Your goal:
All records that follow are to be copied exactly, with images omitted.

Detected change data
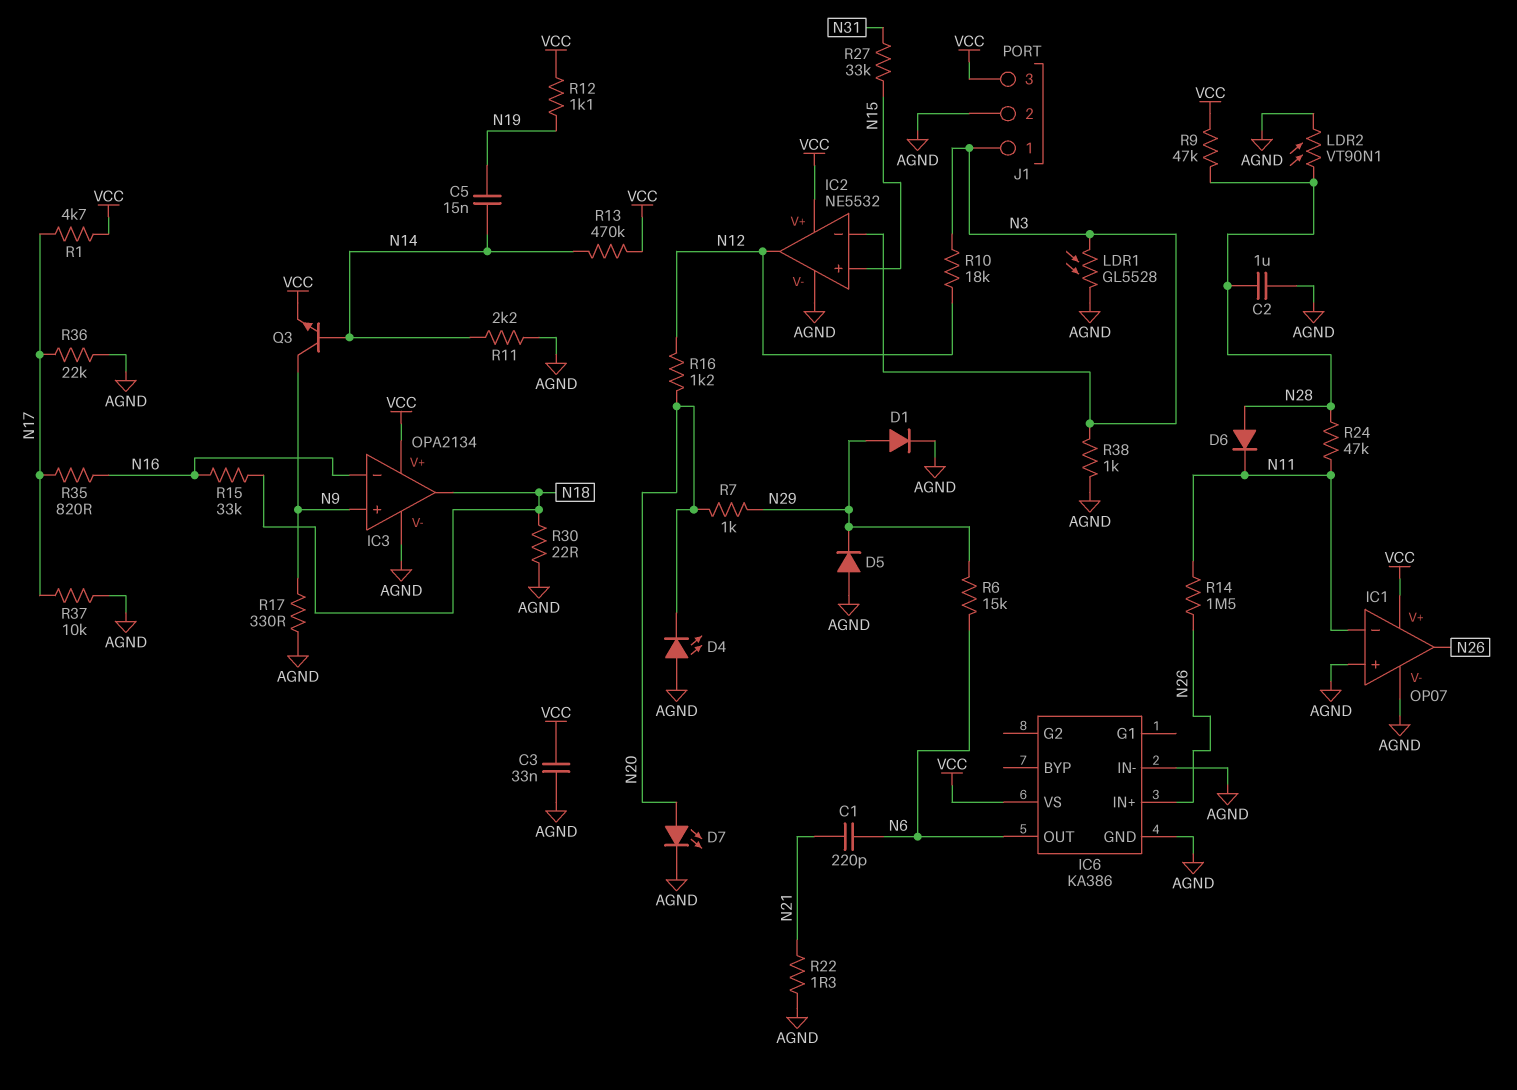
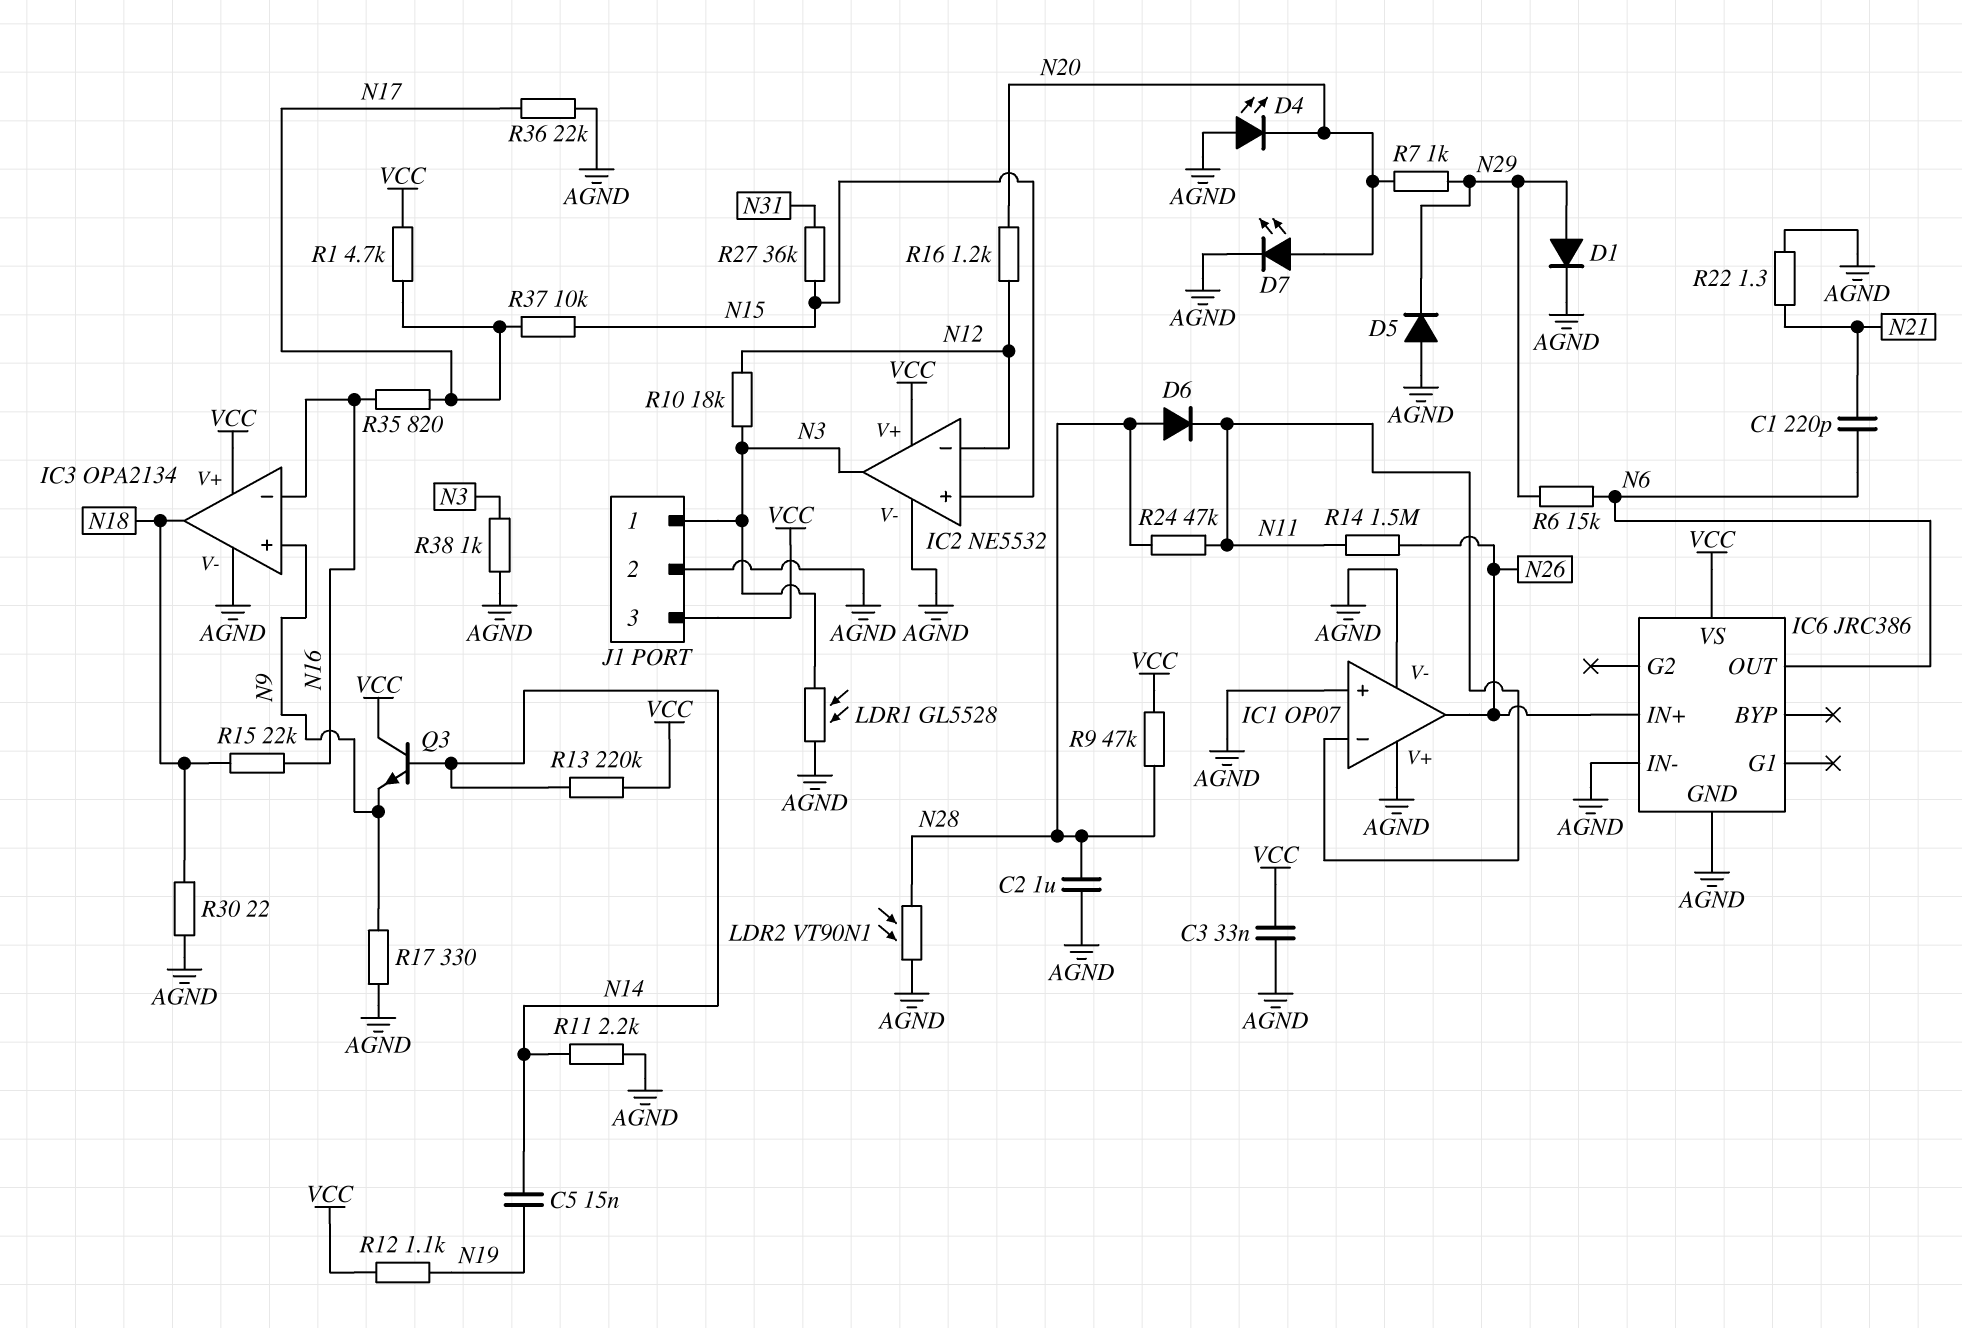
IC1 pin V+: VCC -> AGND
IC2 pin in-: N3 -> N12
IC2 pin out: N12 -> N3
IC6: KA386 -> JRC386
Q3: NPN (B N14, C N9, E VCC) -> NPN (B N14, C VCC, E N9)
R13: 470k (N14, VCC) -> 220k (N14, VCC)
R15: 33k (N16, N18) -> 22k (N16, N18)
R27: 33k (N15, N31) -> 36k (N15, N31)
R37: 10k (AGND, N17) -> 10k (N15, N17)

Solution for this exercise:
IC1 pin V+: VCC -> AGND
IC2 pin in-: N3 -> N12
IC2 pin out: N12 -> N3
IC6: KA386 -> JRC386
Q3: NPN (B N14, C N9, E VCC) -> NPN (B N14, C VCC, E N9)
R13: 470k (N14, VCC) -> 220k (N14, VCC)
R15: 33k (N16, N18) -> 22k (N16, N18)
R27: 33k (N15, N31) -> 36k (N15, N31)
R37: 10k (AGND, N17) -> 10k (N15, N17)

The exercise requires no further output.